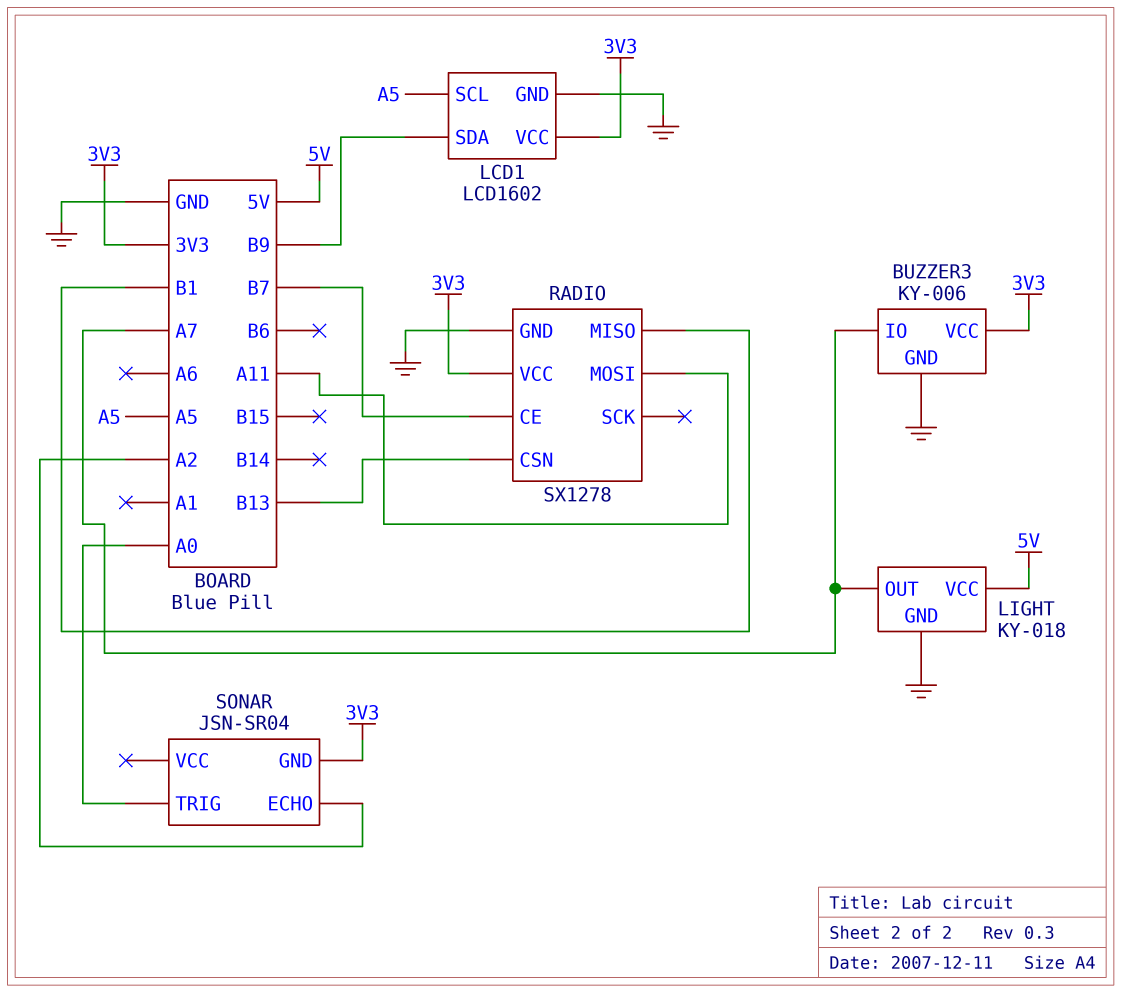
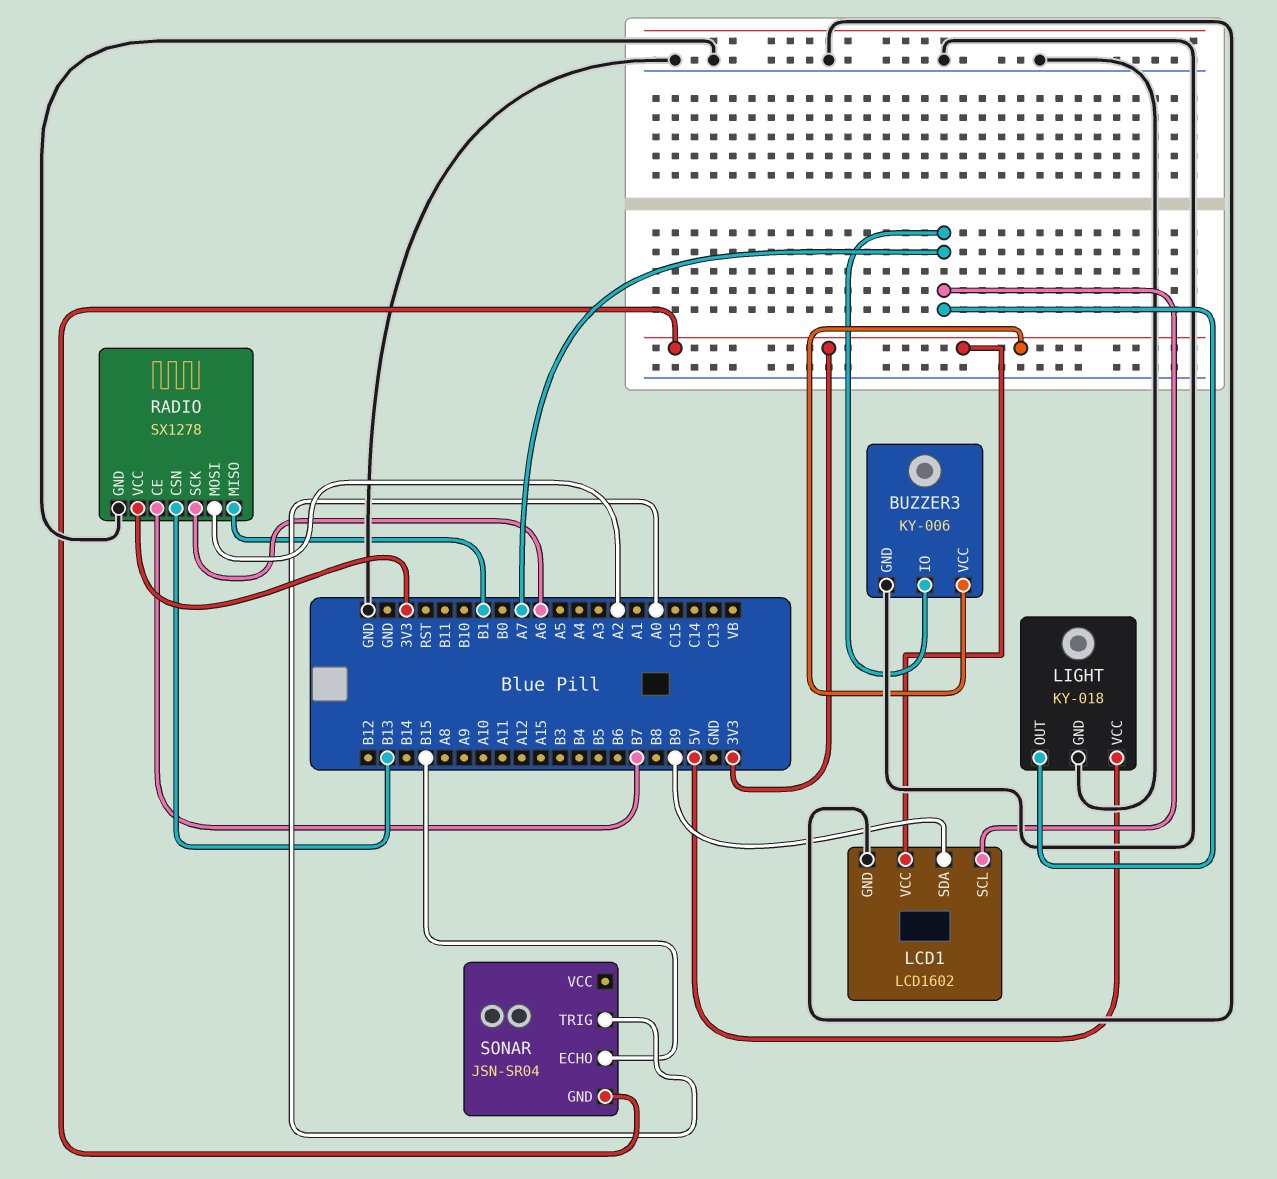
LCD1 pin SCL: A5 -> A7
RADIO pin MOSI: A11 -> A2
RADIO pin SCK: none -> A6
SONAR pin ECHO: A2 -> B15

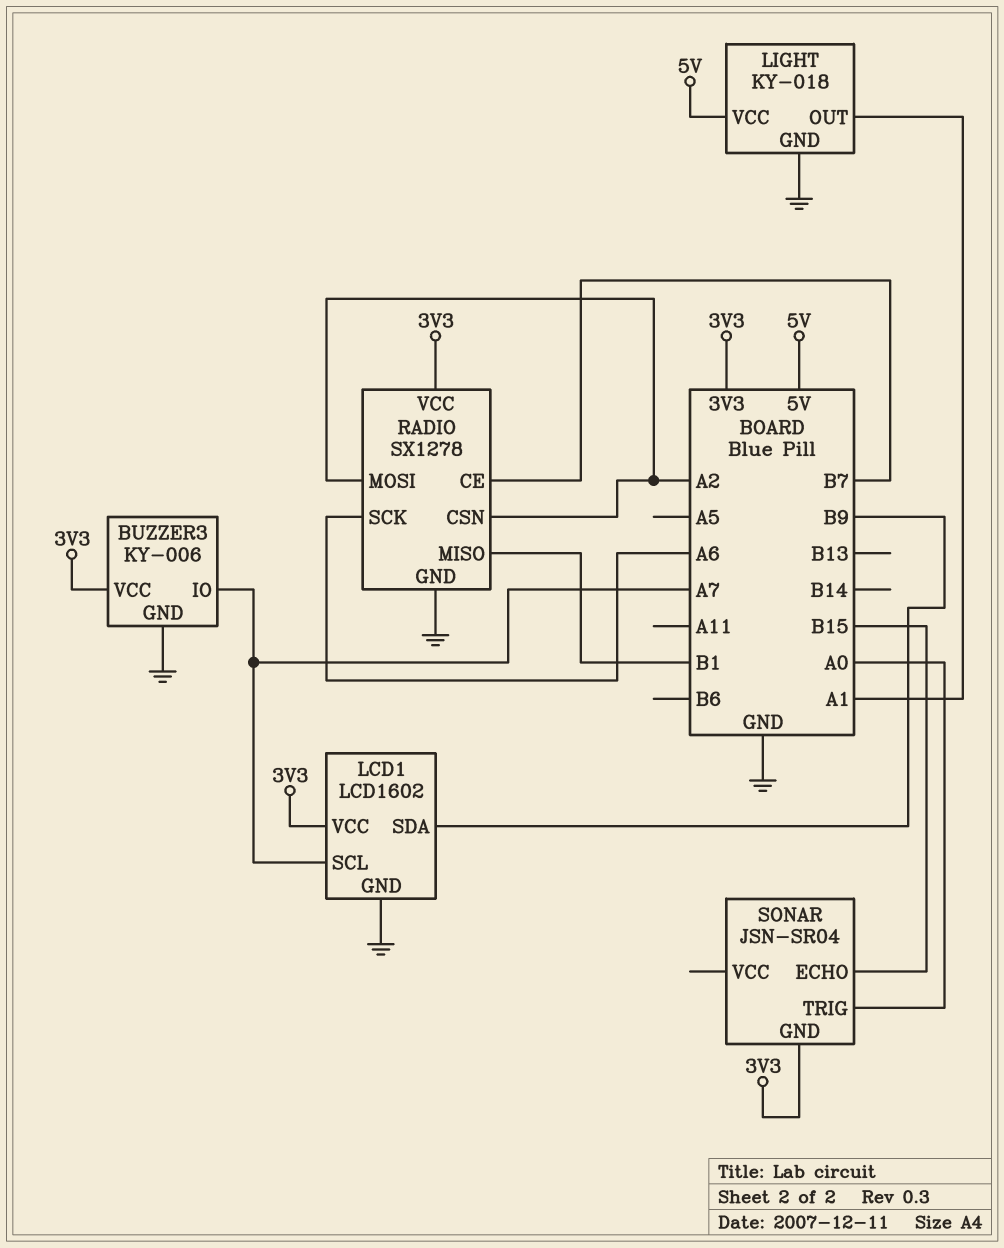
LIGHT pin OUT: A7 -> A1
RADIO pin CSN: B13 -> A2

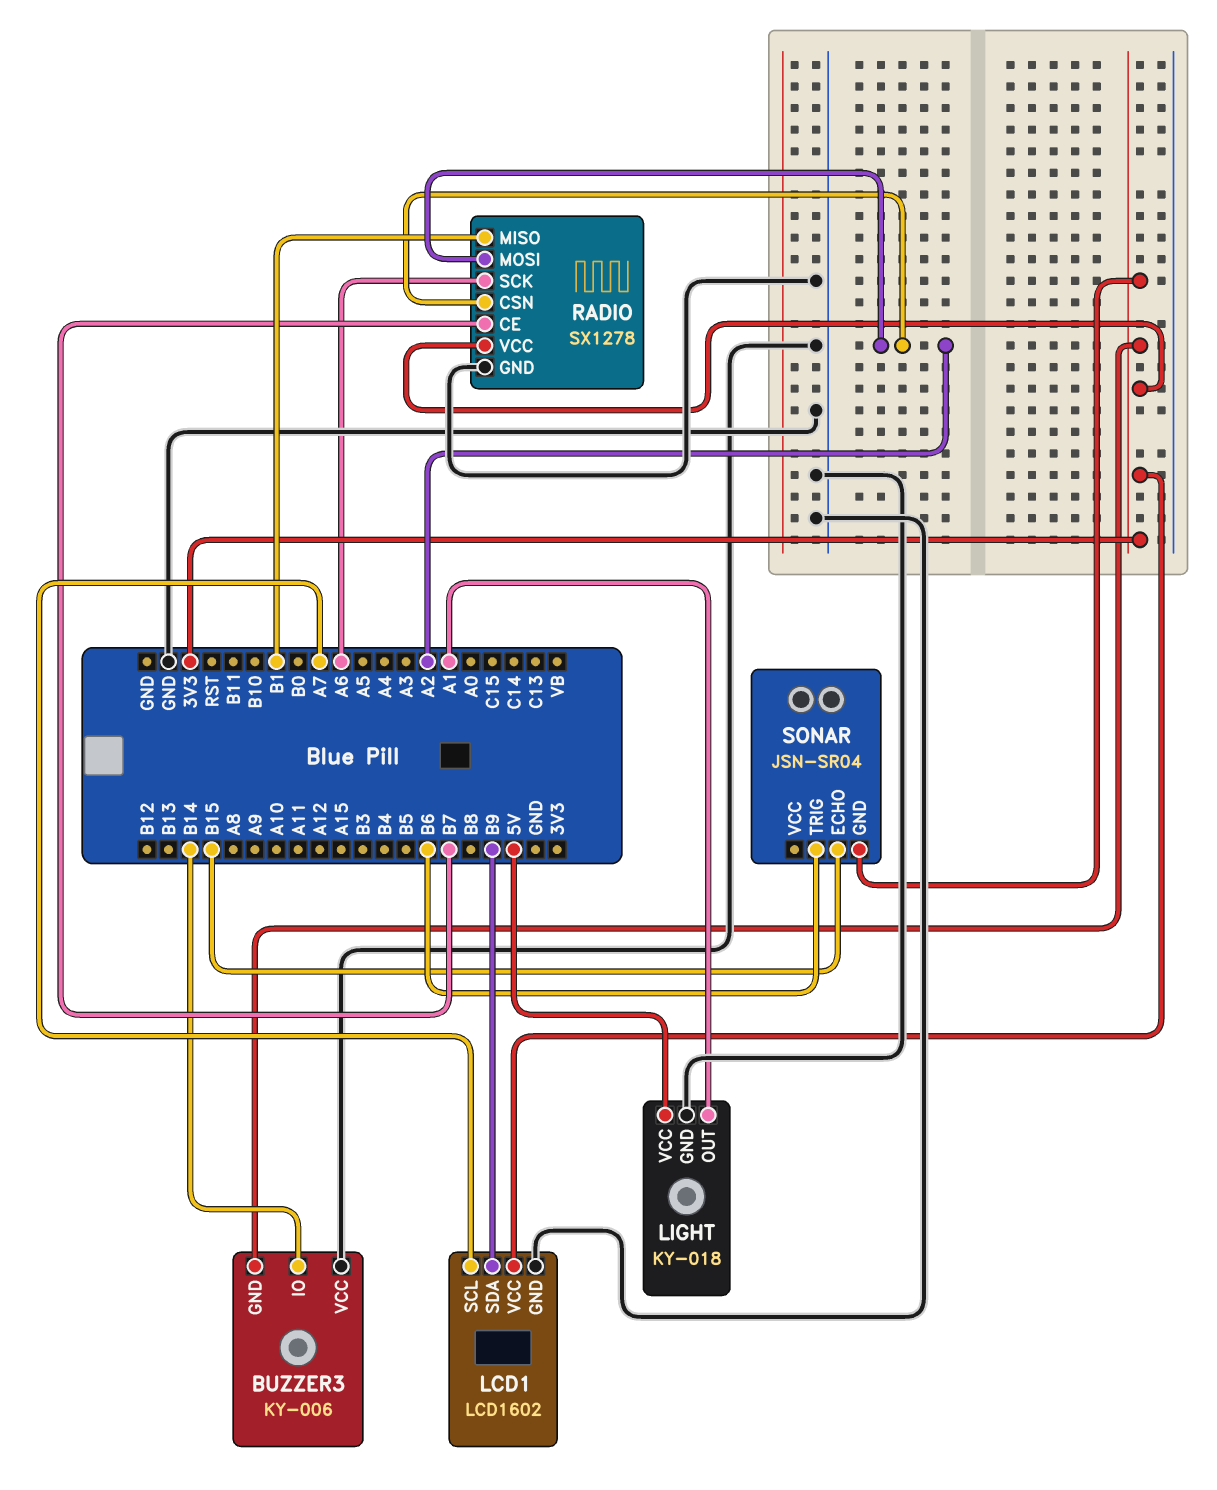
BUZZER3 pin GND: GND -> 3V3
BUZZER3 pin IO: A7 -> B14
BUZZER3 pin VCC: 3V3 -> GND
SONAR pin TRIG: A0 -> B6

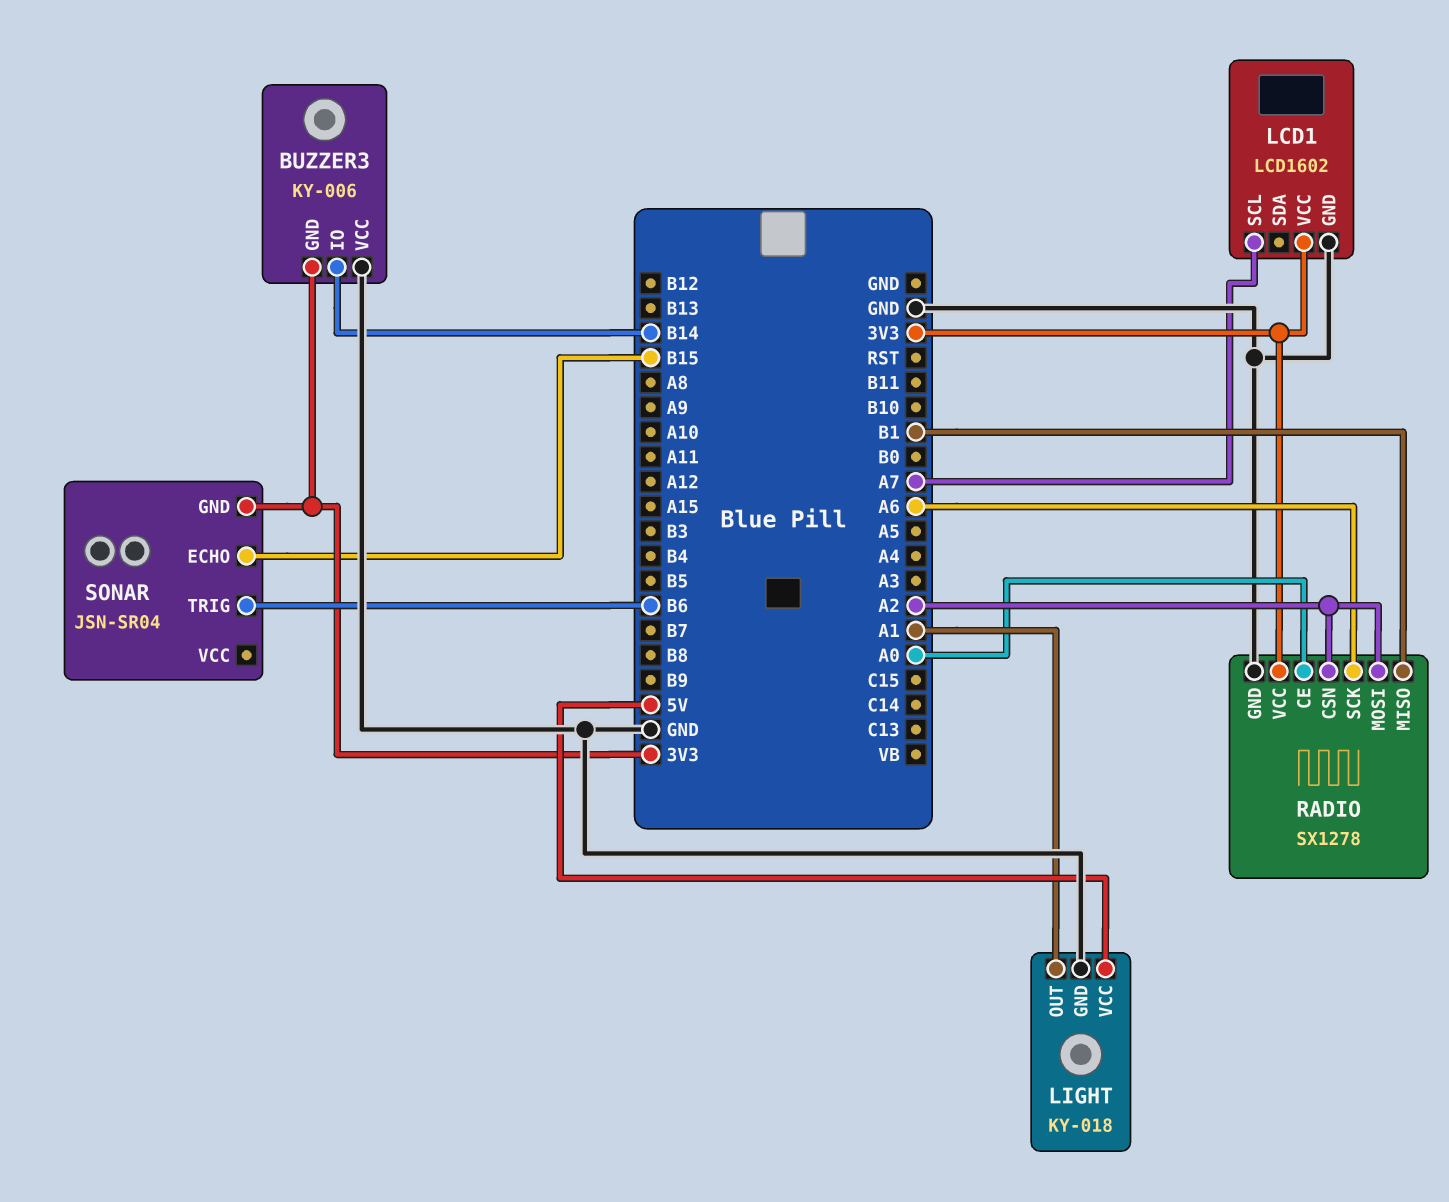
LCD1 pin SDA: B9 -> none
RADIO pin CE: B7 -> A0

[What is needed]: Your answer must be a single number: the count of lines in the records that include "RADIO".

[Result of this exercise]: 4